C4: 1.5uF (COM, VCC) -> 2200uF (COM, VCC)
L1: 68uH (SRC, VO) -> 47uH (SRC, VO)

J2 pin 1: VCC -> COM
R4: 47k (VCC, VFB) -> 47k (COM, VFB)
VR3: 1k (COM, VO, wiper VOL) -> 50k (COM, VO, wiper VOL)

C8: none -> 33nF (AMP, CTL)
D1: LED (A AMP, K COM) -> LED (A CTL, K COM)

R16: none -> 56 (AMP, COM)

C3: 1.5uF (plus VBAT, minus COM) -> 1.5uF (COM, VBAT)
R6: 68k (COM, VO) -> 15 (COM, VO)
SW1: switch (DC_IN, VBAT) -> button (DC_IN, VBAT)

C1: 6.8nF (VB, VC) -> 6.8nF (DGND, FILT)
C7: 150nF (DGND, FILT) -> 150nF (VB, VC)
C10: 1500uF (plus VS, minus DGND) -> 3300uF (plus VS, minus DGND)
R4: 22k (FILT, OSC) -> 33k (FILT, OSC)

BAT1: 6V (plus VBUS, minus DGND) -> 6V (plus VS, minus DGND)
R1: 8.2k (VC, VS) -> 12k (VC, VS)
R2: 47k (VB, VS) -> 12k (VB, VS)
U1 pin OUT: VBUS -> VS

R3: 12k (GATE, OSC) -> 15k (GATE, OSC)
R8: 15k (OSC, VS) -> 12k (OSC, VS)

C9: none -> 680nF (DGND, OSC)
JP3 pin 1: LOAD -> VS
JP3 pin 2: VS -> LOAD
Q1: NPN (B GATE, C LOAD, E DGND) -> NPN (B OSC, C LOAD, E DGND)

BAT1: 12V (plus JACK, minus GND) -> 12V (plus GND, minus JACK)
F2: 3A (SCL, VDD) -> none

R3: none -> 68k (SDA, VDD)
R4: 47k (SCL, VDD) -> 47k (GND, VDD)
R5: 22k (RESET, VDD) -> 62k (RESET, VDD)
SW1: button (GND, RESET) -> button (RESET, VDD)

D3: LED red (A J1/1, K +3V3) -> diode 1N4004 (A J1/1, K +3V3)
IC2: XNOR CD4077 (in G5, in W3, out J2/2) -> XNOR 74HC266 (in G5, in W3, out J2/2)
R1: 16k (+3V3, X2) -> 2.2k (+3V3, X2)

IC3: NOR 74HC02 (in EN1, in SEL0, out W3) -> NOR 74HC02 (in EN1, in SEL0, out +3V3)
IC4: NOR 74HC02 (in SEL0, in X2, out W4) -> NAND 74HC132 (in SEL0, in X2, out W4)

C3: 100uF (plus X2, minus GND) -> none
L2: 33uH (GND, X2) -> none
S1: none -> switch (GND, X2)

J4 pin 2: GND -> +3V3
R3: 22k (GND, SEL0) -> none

- Work instructions -
Copy out, word for word, the part of the entries above that begins at the line with "R6: 68k (COM, VO) -> 15 (COM, VO)" and ends at the line with "BAT1: 6V (plus", including both.

- Written answer -
R6: 68k (COM, VO) -> 15 (COM, VO)
SW1: switch (DC_IN, VBAT) -> button (DC_IN, VBAT)

C1: 6.8nF (VB, VC) -> 6.8nF (DGND, FILT)
C7: 150nF (DGND, FILT) -> 150nF (VB, VC)
C10: 1500uF (plus VS, minus DGND) -> 3300uF (plus VS, minus DGND)
R4: 22k (FILT, OSC) -> 33k (FILT, OSC)

BAT1: 6V (plus VBUS, minus DGND) -> 6V (plus VS, minus DGND)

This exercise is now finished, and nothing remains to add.